Source records
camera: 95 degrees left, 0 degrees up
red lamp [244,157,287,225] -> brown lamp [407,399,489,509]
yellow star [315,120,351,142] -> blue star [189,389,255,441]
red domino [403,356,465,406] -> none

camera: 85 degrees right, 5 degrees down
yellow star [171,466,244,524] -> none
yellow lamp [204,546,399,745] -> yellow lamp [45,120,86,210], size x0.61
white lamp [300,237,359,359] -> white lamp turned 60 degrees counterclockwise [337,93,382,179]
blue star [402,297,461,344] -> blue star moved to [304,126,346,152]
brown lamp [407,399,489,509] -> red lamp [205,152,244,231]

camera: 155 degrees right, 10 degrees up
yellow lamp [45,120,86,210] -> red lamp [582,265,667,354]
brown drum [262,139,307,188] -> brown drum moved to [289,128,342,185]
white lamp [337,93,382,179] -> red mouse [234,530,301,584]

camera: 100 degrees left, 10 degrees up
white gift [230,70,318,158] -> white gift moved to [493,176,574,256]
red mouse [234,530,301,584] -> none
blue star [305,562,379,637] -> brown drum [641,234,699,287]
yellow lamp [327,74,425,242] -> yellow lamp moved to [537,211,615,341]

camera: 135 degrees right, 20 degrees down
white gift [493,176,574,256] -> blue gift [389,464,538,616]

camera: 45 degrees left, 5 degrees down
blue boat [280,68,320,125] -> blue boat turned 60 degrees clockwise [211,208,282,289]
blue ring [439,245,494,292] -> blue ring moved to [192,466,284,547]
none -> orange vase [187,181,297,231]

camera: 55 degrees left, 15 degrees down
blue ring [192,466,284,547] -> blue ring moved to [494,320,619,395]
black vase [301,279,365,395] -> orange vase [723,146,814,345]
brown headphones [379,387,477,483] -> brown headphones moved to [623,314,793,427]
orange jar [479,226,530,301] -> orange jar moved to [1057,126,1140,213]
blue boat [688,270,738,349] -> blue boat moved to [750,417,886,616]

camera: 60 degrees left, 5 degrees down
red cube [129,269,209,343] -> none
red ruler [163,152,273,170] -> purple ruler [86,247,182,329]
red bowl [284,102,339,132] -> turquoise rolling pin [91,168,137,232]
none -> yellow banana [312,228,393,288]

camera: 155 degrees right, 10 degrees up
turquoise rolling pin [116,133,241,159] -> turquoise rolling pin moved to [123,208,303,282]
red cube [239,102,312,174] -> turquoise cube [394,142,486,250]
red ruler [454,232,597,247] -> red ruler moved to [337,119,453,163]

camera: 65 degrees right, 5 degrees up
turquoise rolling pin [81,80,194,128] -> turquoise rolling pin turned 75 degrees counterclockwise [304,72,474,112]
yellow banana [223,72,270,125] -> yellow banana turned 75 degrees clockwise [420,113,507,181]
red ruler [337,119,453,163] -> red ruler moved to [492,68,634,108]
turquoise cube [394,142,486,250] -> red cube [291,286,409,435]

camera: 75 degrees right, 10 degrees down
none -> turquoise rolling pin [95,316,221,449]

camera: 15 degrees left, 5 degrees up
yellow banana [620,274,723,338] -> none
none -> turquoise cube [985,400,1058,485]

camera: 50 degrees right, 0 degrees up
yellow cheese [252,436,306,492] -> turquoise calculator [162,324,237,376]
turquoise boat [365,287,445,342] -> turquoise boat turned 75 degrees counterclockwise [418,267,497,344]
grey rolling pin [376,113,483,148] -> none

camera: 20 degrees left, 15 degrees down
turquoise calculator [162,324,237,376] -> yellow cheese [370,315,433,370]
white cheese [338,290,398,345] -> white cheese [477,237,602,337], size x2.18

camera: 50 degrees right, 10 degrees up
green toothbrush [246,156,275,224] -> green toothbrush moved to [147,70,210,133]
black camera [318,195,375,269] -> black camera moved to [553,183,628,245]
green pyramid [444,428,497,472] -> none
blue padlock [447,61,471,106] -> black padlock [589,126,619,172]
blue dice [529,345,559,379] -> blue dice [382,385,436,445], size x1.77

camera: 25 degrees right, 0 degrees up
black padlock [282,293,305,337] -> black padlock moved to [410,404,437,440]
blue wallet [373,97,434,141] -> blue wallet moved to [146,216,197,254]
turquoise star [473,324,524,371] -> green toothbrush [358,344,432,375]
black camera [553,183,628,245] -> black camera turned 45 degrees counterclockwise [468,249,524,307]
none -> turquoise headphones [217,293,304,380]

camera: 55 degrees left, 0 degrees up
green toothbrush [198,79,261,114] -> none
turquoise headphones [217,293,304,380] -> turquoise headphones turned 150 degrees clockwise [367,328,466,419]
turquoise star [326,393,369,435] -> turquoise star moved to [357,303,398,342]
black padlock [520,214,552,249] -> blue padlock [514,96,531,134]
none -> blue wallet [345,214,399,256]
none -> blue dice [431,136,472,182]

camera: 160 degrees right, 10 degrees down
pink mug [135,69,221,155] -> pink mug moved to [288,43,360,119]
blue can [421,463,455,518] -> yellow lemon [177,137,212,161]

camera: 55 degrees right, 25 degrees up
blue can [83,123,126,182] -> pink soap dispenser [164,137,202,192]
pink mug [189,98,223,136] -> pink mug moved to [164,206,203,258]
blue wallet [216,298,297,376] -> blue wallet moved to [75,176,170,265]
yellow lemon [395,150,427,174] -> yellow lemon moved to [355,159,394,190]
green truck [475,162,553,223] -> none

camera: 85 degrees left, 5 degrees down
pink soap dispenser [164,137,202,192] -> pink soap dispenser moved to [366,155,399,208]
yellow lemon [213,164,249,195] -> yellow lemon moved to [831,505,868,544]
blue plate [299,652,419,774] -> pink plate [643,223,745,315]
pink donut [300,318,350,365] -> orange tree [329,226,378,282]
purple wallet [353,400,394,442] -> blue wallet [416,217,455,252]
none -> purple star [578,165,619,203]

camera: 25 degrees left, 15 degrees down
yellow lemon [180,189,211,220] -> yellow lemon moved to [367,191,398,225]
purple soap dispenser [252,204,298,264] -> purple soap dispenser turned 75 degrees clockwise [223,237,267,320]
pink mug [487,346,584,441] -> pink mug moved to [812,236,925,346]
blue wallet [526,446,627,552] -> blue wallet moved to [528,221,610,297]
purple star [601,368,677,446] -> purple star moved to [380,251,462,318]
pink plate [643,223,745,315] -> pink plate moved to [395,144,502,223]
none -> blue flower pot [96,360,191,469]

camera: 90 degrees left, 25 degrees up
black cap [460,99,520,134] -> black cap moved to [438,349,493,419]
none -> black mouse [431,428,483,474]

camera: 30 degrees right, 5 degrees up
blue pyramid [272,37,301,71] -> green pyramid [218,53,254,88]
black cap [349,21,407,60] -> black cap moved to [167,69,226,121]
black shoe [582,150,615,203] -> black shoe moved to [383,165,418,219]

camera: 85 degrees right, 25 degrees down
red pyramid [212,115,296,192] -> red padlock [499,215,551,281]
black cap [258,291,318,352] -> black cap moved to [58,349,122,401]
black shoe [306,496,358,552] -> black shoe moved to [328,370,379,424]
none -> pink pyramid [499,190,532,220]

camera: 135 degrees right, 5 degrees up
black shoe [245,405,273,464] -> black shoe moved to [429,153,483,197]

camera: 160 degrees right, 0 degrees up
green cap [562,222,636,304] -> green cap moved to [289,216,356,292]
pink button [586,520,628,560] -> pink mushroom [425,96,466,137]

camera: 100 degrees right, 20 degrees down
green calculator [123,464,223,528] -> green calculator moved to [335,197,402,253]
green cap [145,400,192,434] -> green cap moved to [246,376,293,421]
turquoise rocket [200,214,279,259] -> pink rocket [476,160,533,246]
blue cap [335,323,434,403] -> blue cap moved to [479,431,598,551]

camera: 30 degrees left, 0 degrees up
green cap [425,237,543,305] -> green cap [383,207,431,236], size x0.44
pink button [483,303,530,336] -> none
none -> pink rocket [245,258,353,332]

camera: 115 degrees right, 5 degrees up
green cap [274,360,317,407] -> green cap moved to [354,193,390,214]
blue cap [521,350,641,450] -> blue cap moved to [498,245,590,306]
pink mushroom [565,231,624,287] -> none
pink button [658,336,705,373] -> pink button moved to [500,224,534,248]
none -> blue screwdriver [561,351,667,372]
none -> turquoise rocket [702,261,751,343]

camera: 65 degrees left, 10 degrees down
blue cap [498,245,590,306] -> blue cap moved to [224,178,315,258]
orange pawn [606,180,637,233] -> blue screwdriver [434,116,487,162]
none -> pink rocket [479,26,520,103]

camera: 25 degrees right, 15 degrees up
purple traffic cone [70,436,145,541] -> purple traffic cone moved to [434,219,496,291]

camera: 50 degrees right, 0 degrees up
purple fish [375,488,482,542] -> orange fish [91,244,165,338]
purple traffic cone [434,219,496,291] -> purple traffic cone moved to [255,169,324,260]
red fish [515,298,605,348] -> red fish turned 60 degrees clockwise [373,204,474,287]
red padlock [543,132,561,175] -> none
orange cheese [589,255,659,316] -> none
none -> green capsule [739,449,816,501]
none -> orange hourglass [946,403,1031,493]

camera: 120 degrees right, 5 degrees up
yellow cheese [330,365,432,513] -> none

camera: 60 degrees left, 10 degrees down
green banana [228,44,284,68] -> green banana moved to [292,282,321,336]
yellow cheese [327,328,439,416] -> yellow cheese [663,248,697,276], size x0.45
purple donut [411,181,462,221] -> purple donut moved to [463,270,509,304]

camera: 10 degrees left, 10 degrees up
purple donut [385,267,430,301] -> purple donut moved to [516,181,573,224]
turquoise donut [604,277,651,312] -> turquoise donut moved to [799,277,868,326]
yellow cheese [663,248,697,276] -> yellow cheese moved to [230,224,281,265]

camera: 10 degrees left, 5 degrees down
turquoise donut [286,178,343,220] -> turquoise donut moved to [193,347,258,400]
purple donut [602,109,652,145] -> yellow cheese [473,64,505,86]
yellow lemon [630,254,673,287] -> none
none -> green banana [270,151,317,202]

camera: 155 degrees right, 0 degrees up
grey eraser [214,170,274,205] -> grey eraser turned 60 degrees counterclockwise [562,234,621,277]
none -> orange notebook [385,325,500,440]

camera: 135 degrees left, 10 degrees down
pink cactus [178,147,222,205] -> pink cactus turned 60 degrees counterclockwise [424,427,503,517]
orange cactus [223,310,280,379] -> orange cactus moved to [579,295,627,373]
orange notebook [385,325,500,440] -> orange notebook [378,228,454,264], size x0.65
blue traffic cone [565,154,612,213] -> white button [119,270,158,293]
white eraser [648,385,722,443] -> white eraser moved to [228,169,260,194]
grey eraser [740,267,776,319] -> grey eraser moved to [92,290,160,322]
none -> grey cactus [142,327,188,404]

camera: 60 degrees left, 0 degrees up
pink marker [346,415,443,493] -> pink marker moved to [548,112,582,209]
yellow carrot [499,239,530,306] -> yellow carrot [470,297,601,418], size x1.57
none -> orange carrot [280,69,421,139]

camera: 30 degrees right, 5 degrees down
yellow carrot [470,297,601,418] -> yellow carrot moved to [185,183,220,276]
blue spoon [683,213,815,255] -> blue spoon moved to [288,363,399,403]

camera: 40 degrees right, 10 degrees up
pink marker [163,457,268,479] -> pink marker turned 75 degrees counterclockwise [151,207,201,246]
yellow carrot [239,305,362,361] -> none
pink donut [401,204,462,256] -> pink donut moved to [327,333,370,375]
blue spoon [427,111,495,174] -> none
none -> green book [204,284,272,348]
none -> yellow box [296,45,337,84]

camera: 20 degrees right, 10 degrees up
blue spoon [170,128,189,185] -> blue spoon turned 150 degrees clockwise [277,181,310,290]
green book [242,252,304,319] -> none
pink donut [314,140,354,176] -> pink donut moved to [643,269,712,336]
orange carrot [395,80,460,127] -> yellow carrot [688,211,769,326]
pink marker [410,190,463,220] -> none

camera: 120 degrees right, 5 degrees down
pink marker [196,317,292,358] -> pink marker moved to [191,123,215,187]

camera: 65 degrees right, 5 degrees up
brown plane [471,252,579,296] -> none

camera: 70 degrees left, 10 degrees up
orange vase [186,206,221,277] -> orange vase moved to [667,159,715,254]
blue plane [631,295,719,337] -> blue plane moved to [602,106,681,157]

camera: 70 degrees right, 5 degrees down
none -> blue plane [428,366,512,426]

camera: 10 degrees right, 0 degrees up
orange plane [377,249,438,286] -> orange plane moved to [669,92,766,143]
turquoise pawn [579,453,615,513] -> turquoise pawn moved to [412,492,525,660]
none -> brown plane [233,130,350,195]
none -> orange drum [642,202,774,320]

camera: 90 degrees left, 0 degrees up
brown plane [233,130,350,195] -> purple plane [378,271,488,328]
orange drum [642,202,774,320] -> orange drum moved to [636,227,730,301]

**AIM OF THE EXERCISE:**
Send back an exact copy of only the lines from the line with "purple soap dispenser [252,204,298,264]" up to and including the line with "purple star [601,368,677,446]" in the data above.

**EXERCISE ANSWER:**
purple soap dispenser [252,204,298,264] -> purple soap dispenser turned 75 degrees clockwise [223,237,267,320]
pink mug [487,346,584,441] -> pink mug moved to [812,236,925,346]
blue wallet [526,446,627,552] -> blue wallet moved to [528,221,610,297]
purple star [601,368,677,446] -> purple star moved to [380,251,462,318]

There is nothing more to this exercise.